▶ [WHAT YOU NEED TO DO]:
How many lines in the records below contain the word "spoon"? Answer with the number and nothing else.

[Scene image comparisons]
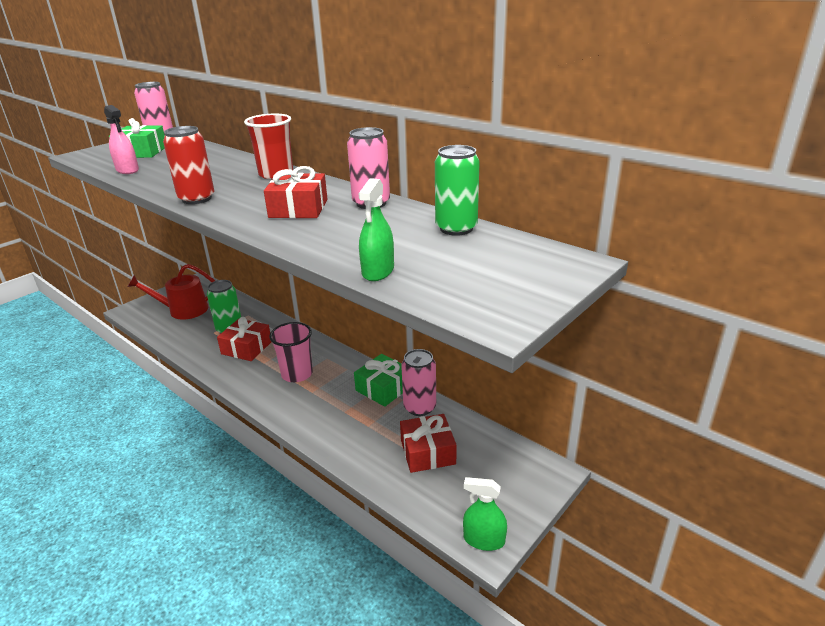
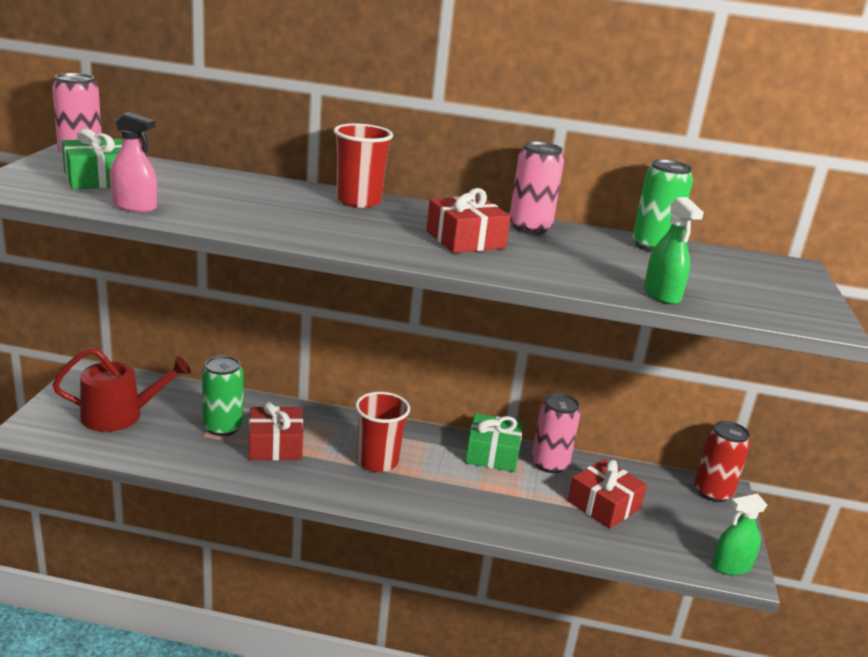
camera: 35 degrees left, 5 degrees down
red watering can [127,264,215,320] -> red watering can turned 150 degrees counterclockwise [52,348,191,432]
red can [163,126,215,204] -> red can moved to [694,421,750,502]
pink cup [269,322,313,382] -> red cup [355,392,410,472]

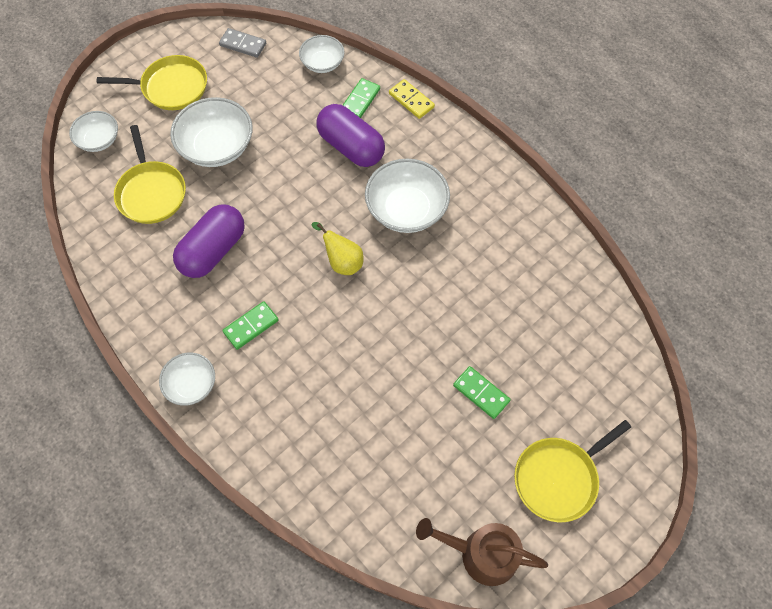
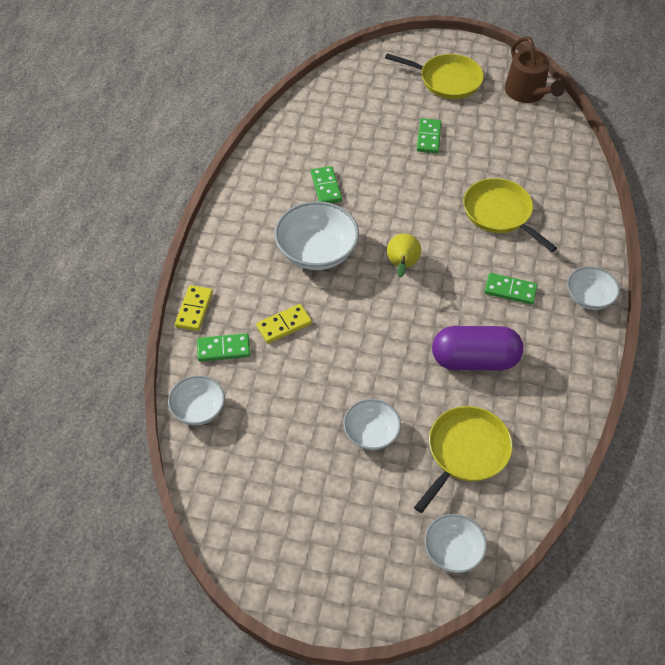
camera: 125 degrees left, 10 degrees down
yellow pan [97,55,207,110] -> yellow pan moved to [463,178,557,252]
white bowl [170,97,253,167] -> white bowl [343,399,401,450], size x0.60
grey domino [219,28,266,58] -> none
purple capsule [317,104,385,167] -> yellow domino [256,304,312,343]
none -> green domino [311,166,342,203]

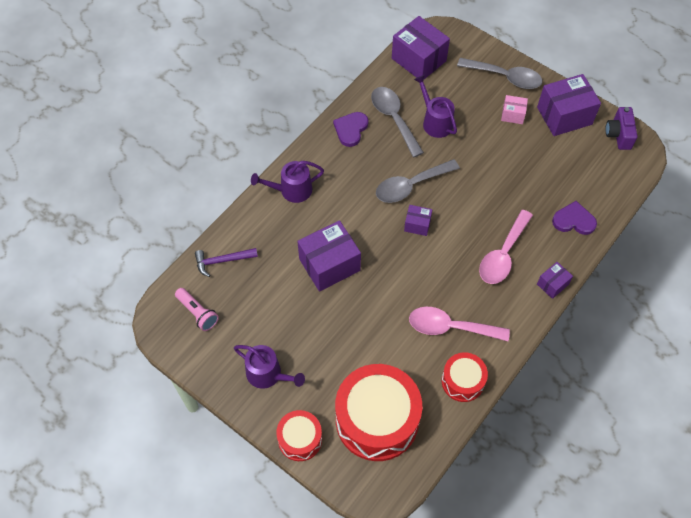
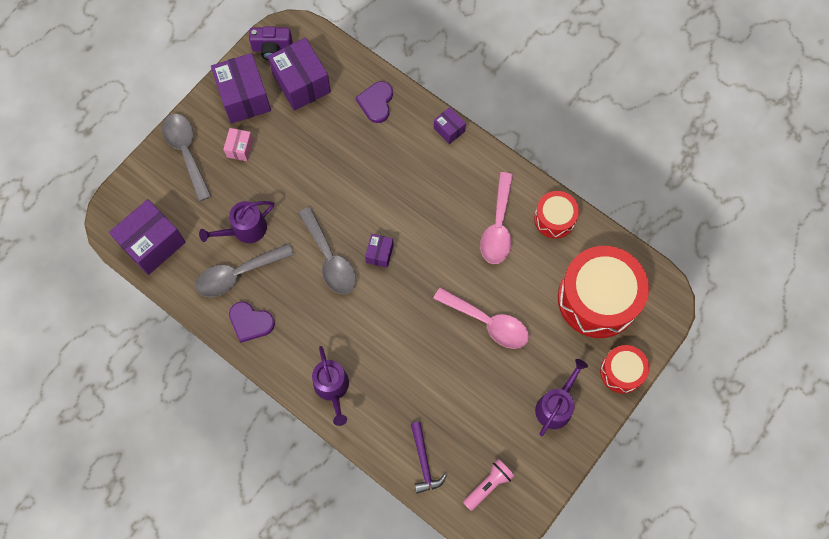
camera: 90 degrees left, 10 degrees up
purple box [297,220,361,291] -> purple box moved to [268,38,331,111]
grey spoon [457,58,542,89] -> grey spoon turned 45 degrees counterclockwise [162,114,211,201]
pink spoon [479,210,533,284] -> pink spoon moved to [433,287,529,349]

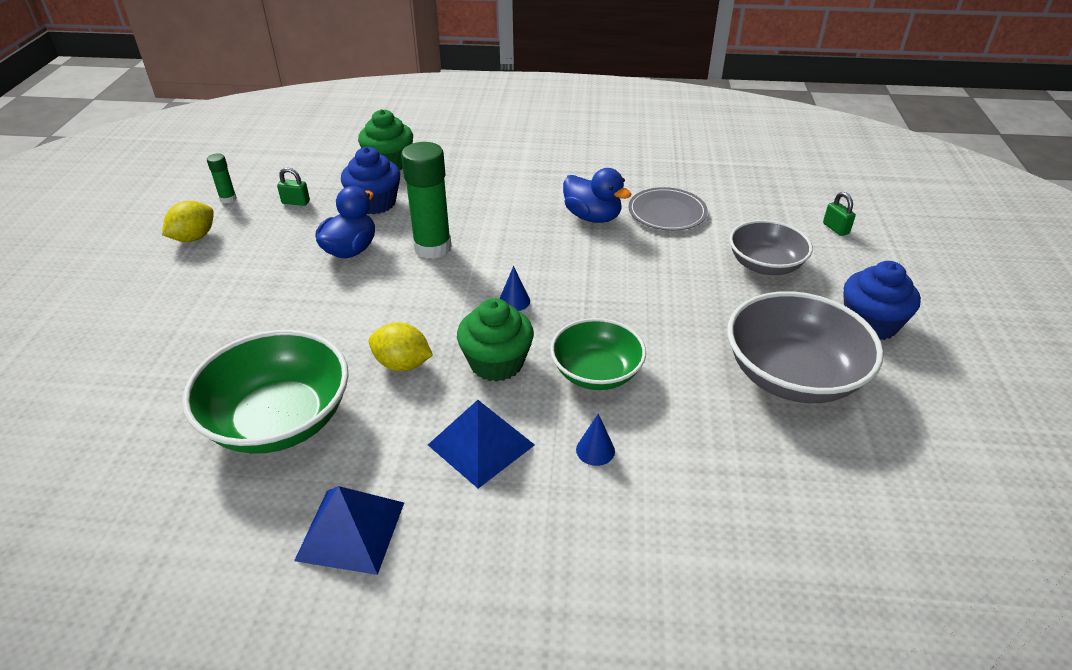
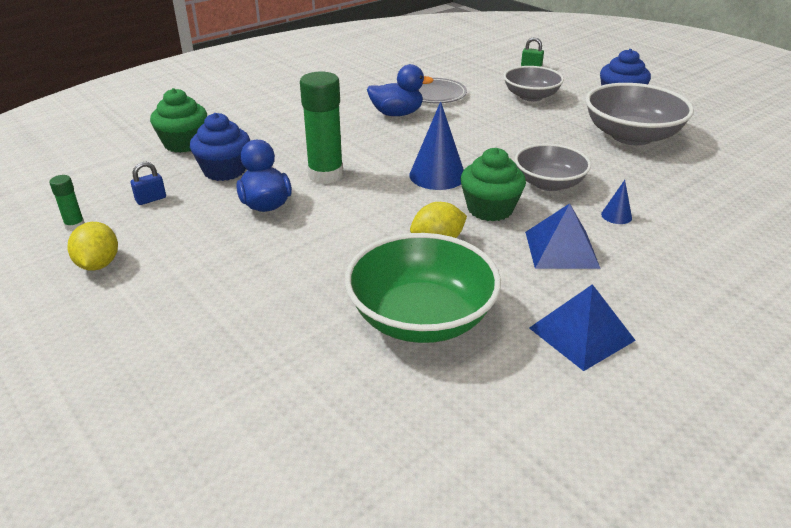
camera: 45 degrees left, 5 degrees down
green padlock [277,168,310,206] -> blue padlock [131,162,166,205]
blue cone [499,266,530,311] -> blue cone [409,101,464,190], size x2.07
green bowl [550,318,646,390] -> grey bowl [515,144,591,191]

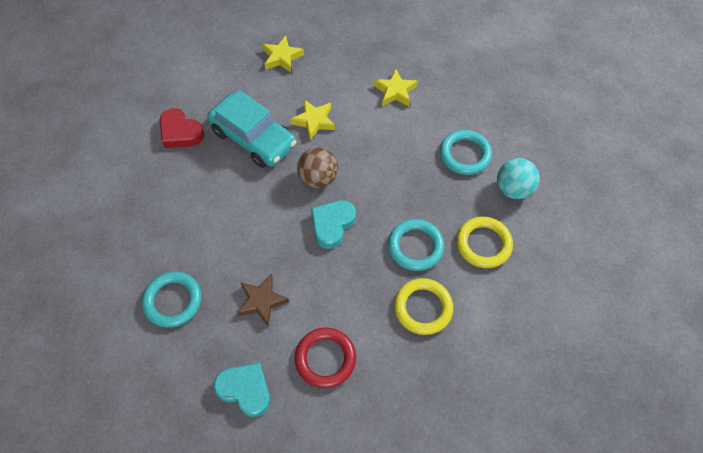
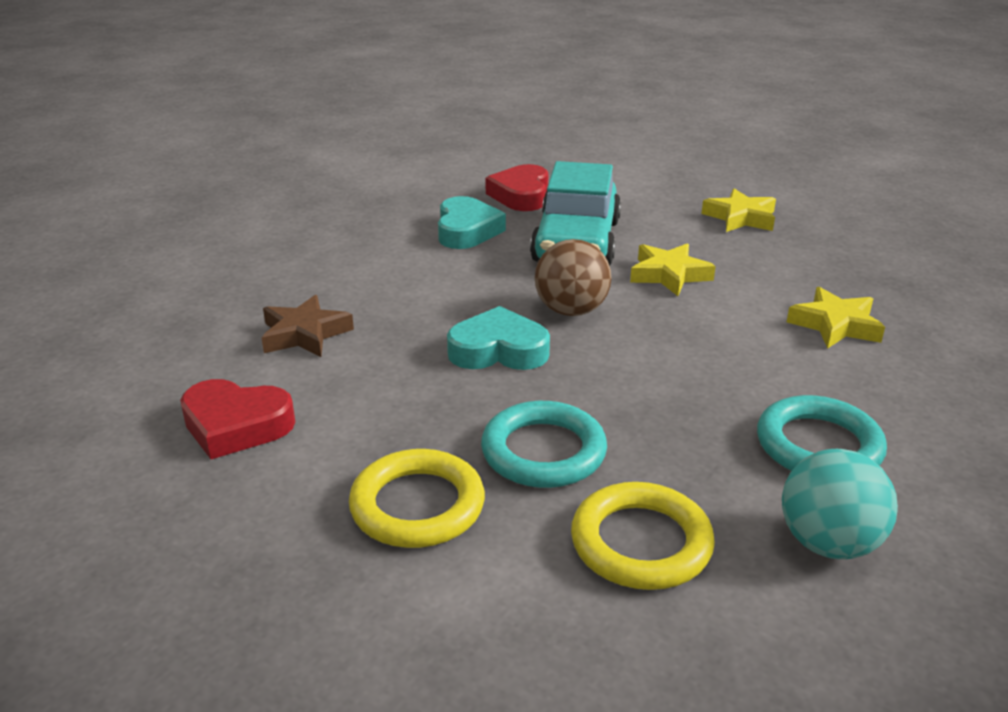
camera: 60 degrees right, 30 degrees down
turquoise ring [142,271,202,328] -> none
turquoise heart [214,362,270,417] -> turquoise heart moved to [438,196,506,249]
red ring [295,328,356,388] -> red heart [180,379,295,459]

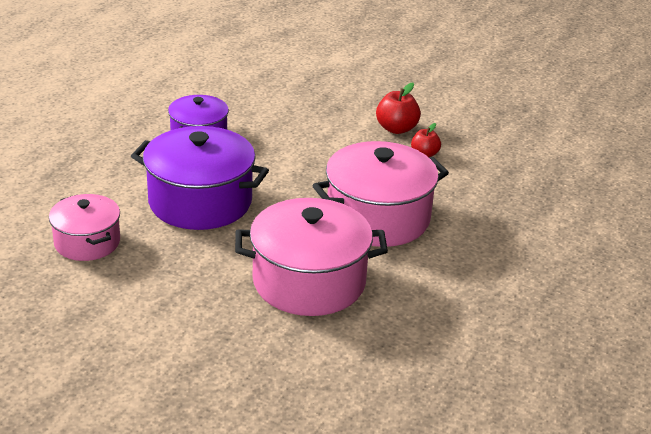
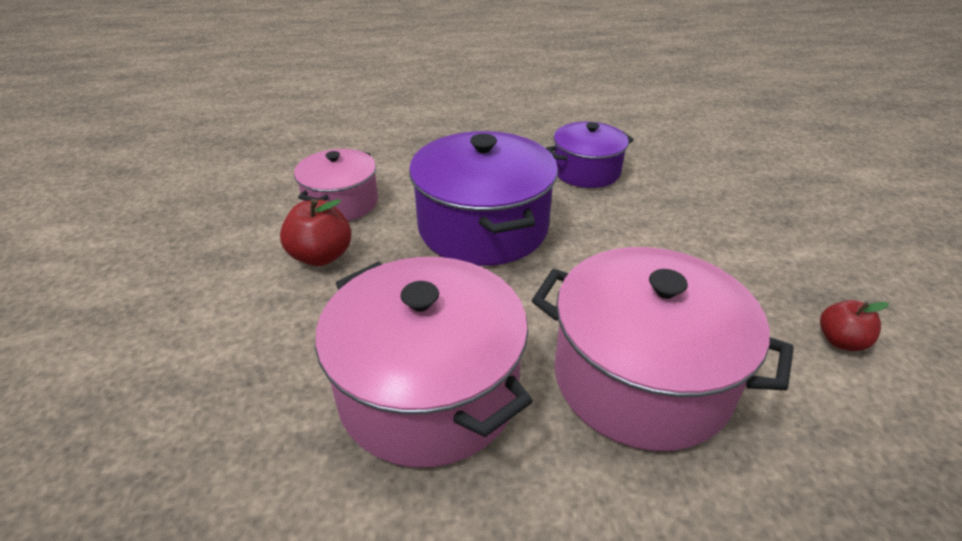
camera: 55 degrees right, 5 degrees up
red apple [376,82,421,134] -> red apple moved to [280,199,351,266]

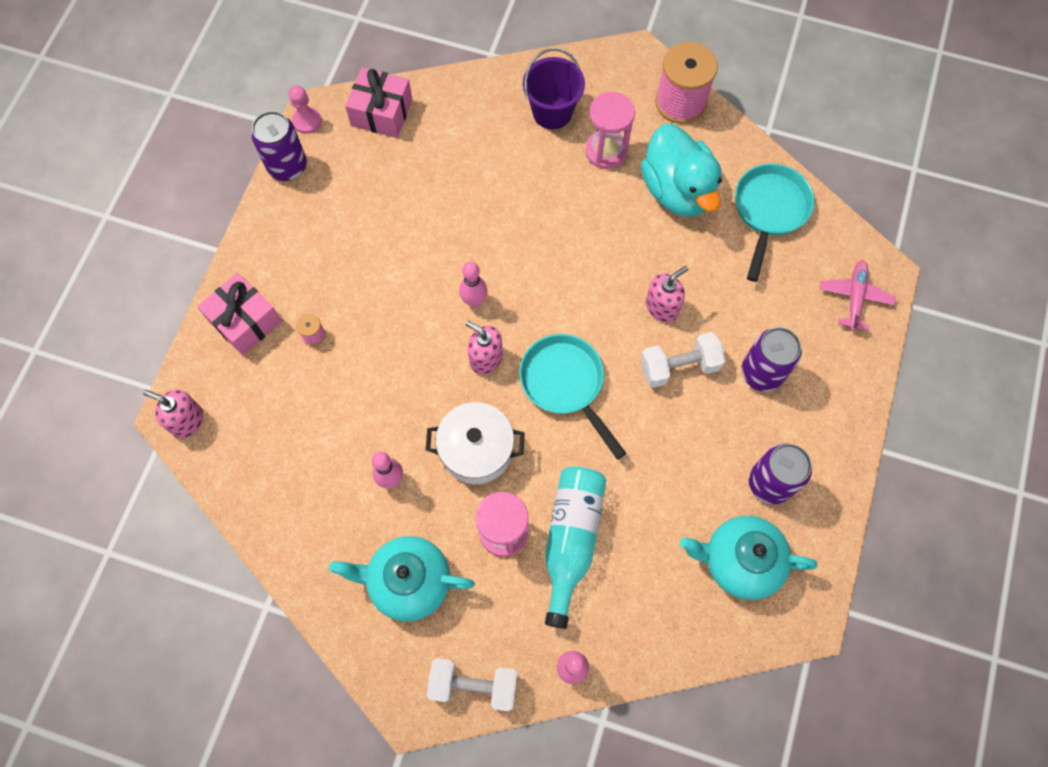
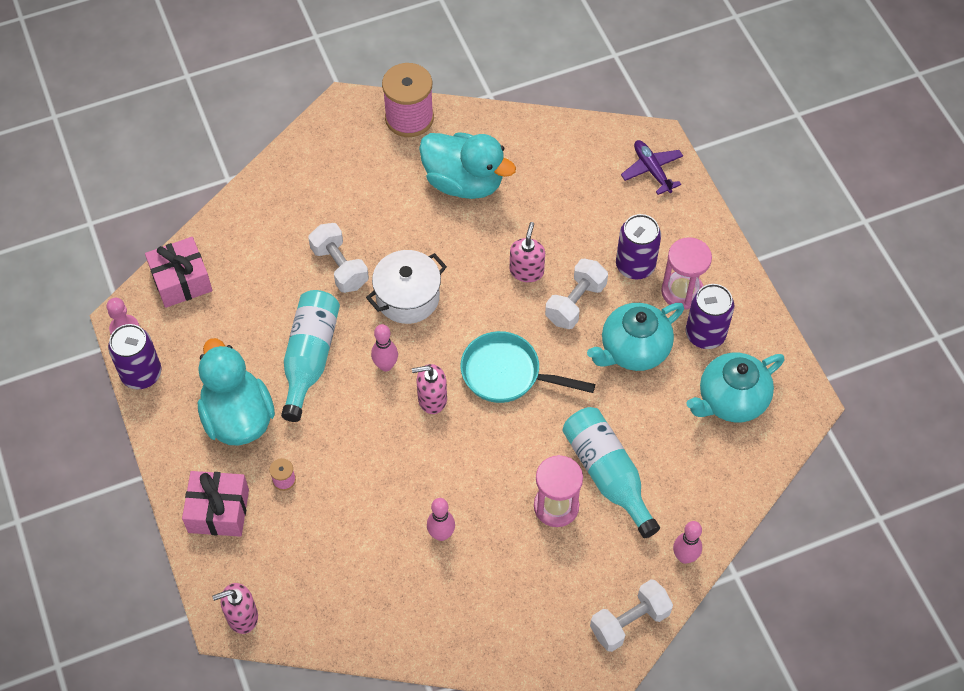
camera: 40 degrees left, 10 degrees down
turquoise teapot [329,536,475,621] -> turquoise teapot moved to [587,303,684,371]
white pot [426,402,525,484] -> white pot moved to [366,250,447,324]
purple bucket [523,48,585,129] -> none
pink hourglass [586,92,635,169] -> pink hourglass moved to [661,237,712,310]
turquoise pan [735,164,814,282] -> none
pink plane [820,260,896,331] -> purple plane [621,140,683,195]
none -> turquoise duck [198,338,275,445]
none -> turquoise bottle [281,290,340,422]
none -> white dumbbell [308,223,369,293]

▶ [COMPLETED TASK]:
2